Start of MATERIAL PROVIDED

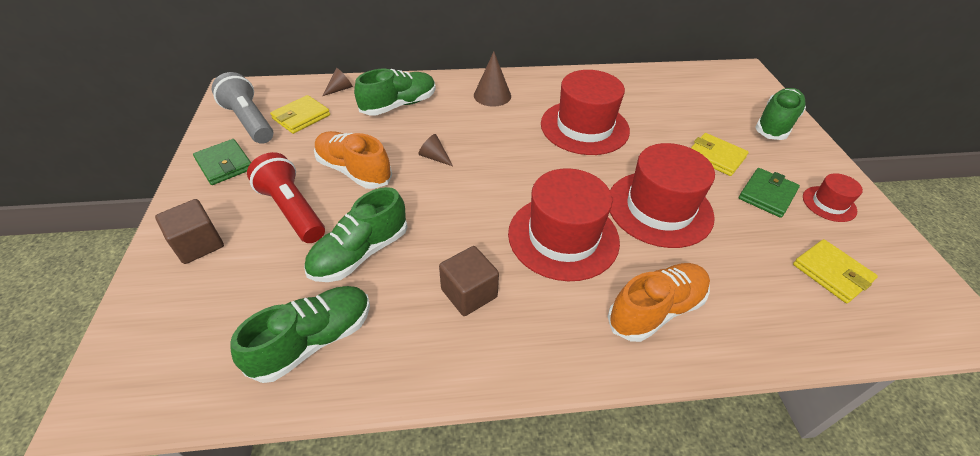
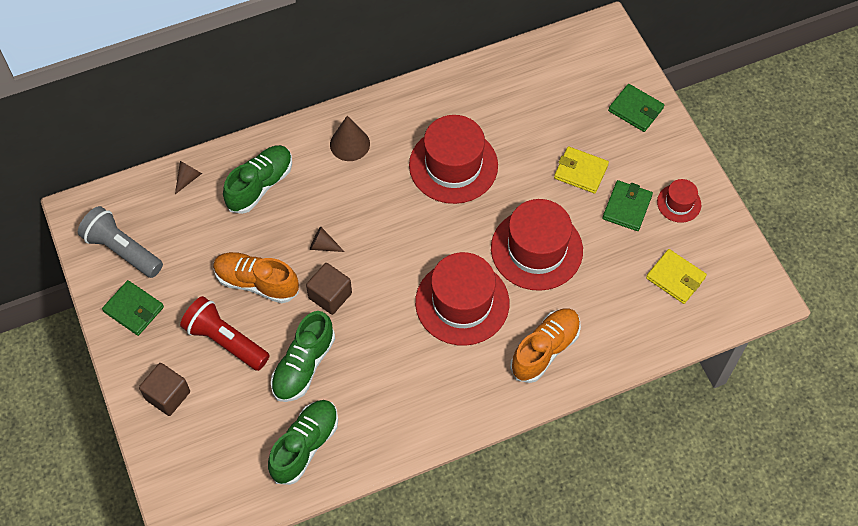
camera: 15 degrees left, 15 degrees up
(301, 117) = (170, 229): yellow wallet -> none
(469, 293) = (403, 376): brown cube -> brown cube (330, 295)
(775, 124) = (635, 110): green shoe -> green wallet

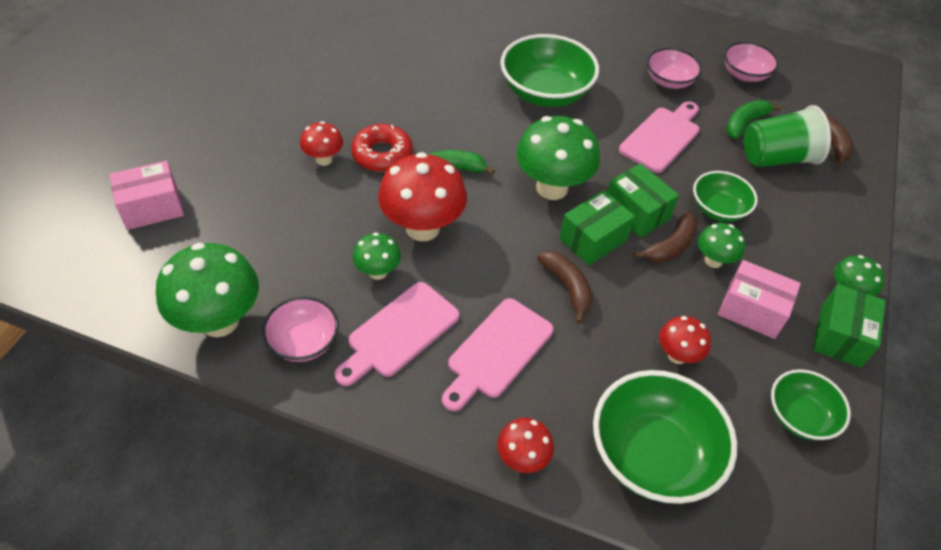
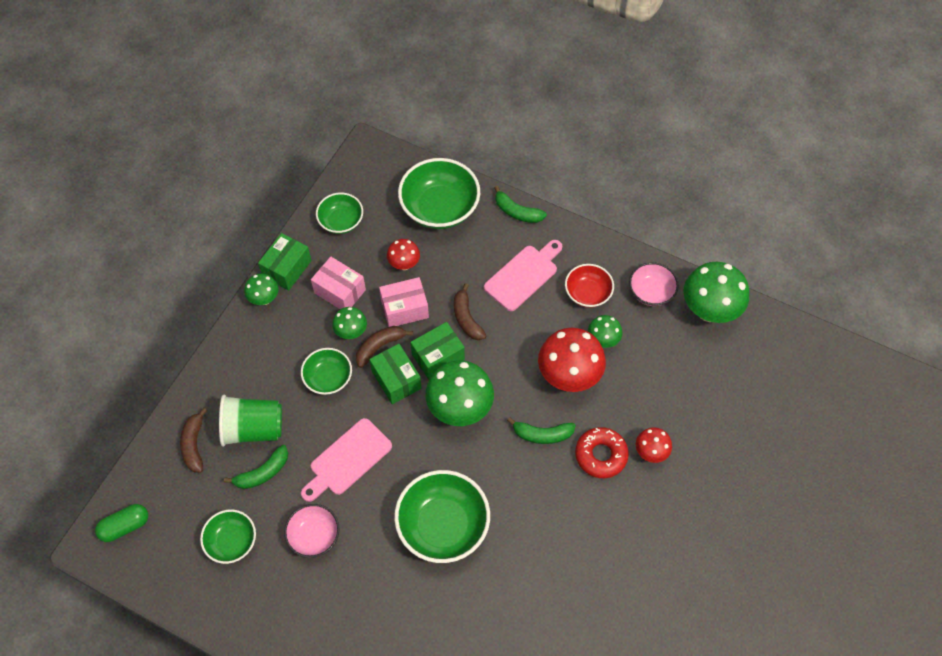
camera: 170 degrees left, 10 degrees up
(152, 207) = (781, 410): pink box -> pink box (404, 309)
(399, 332) = (587, 293): pink cutting board -> red bowl
(522, 458) = (517, 212): red mushroom -> green banana
(744, 74) = (232, 541): pink bowl -> green bowl
(850, 80) = (125, 526): none -> green capsule

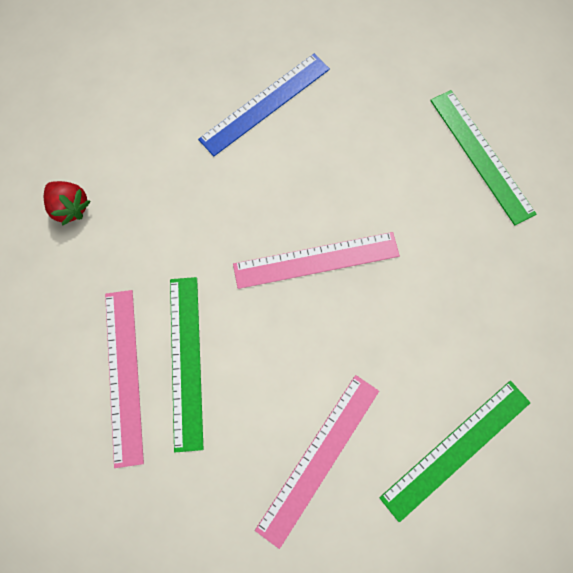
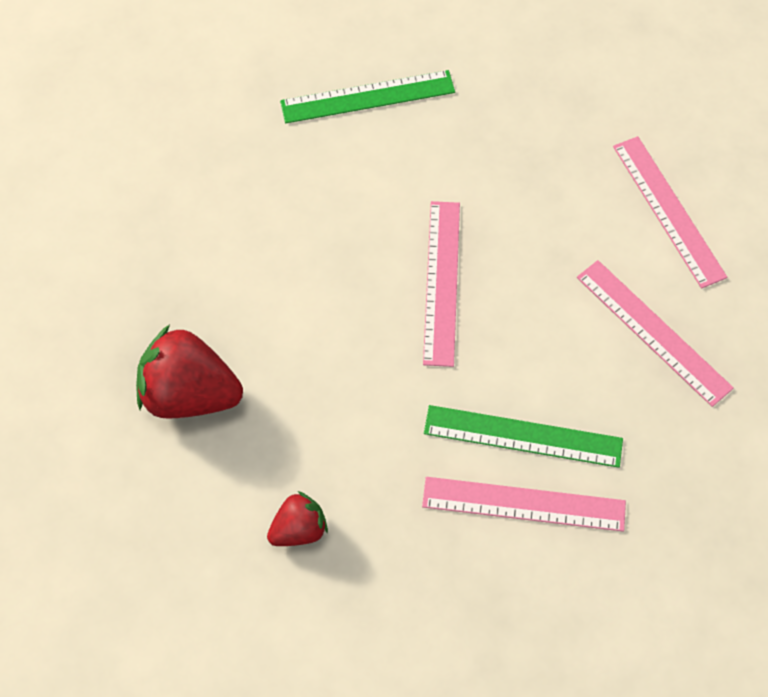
camera: 75 degrees left, 10 degrees down
(166, 102) = (190, 394): none -> red strawberry
(265, 104) = (231, 286): blue ruler -> none
(456, 449) = (668, 210): green ruler -> pink ruler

End of MATERIAL PROVIDED

:: WHAT YOU SHOULD DO ::
Your copy should run from the line that has "(469, 293) = (403, 376): brown" through the last line above, exactly, with both ends in and pictures out.

:: EXERCISE SOLUTION ::
(469, 293) = (403, 376): brown cube -> brown cube (330, 295)
(775, 124) = (635, 110): green shoe -> green wallet

camera: 170 degrees left, 10 degrees up
(152, 207) = (781, 410): pink box -> pink box (404, 309)
(399, 332) = (587, 293): pink cutting board -> red bowl
(522, 458) = (517, 212): red mushroom -> green banana
(744, 74) = (232, 541): pink bowl -> green bowl
(850, 80) = (125, 526): none -> green capsule

camera: 75 degrees left, 10 degrees down
(166, 102) = (190, 394): none -> red strawberry
(265, 104) = (231, 286): blue ruler -> none
(456, 449) = (668, 210): green ruler -> pink ruler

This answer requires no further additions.